INFORMATION:
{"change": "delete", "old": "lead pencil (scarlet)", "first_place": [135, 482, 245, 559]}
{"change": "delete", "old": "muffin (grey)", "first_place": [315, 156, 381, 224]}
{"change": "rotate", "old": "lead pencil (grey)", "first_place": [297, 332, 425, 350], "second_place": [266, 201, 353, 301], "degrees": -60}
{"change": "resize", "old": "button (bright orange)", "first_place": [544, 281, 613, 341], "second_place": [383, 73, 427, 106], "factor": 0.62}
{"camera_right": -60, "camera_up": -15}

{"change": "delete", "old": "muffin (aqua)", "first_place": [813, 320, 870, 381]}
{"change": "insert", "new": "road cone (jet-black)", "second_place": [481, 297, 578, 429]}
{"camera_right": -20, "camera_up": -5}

* * *

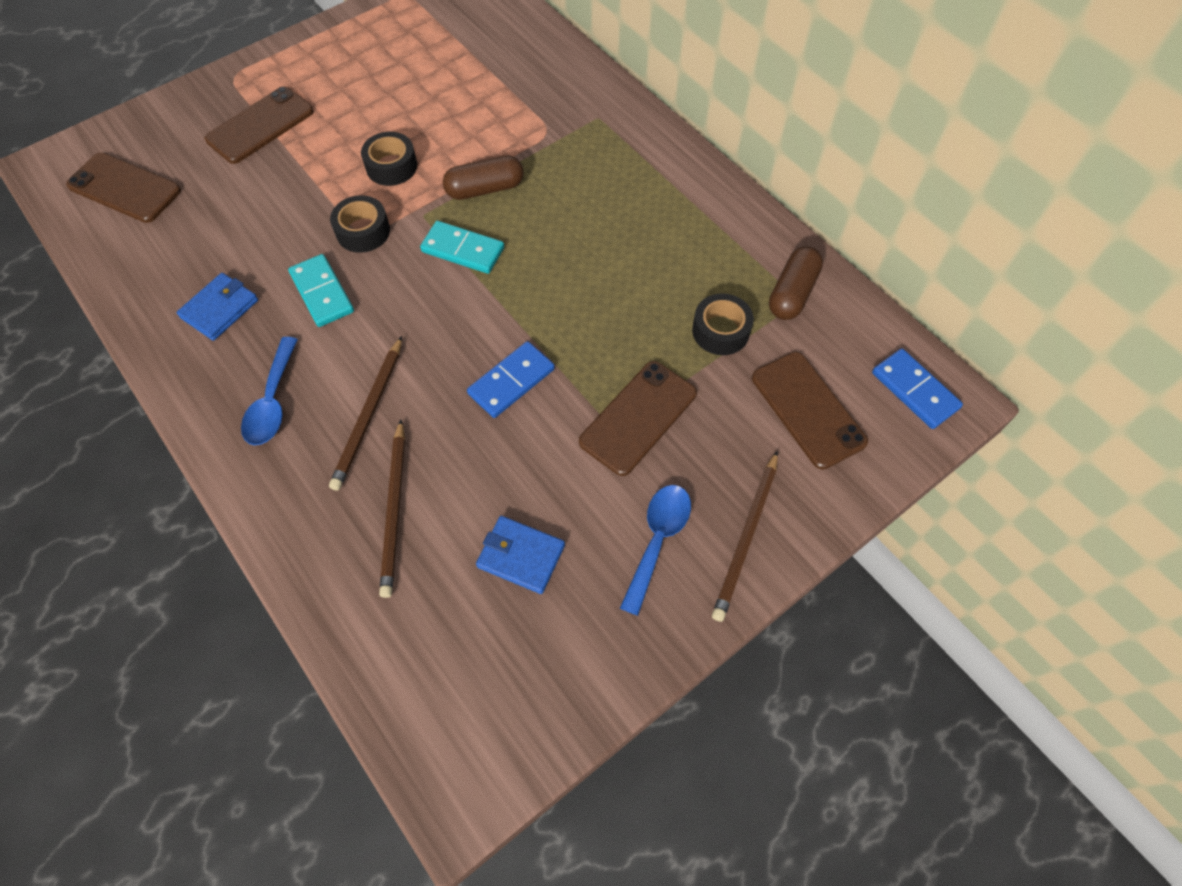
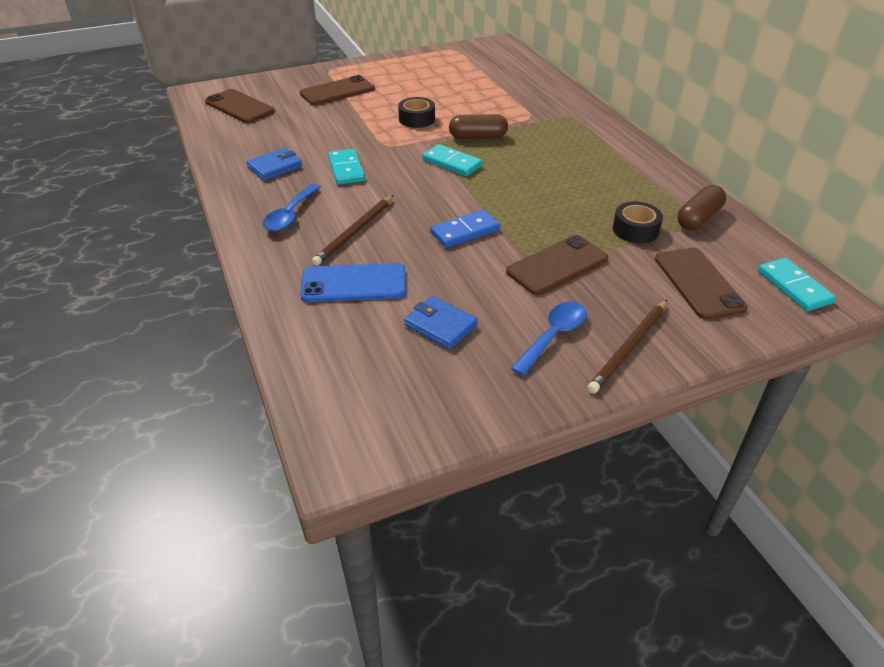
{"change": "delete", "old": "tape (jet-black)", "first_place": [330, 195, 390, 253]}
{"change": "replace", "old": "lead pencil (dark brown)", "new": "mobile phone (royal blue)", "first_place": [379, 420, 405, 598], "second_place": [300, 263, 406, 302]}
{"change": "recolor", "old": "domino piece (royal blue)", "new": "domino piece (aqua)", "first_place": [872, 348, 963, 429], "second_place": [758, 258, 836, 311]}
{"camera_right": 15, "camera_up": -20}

REQUIRED ACTION: Copy all lines of the material above where the string "grey" occurs.

EXERCISE OUTPUT:
{"change": "delete", "old": "muffin (grey)", "first_place": [315, 156, 381, 224]}
{"change": "rotate", "old": "lead pencil (grey)", "first_place": [297, 332, 425, 350], "second_place": [266, 201, 353, 301], "degrees": -60}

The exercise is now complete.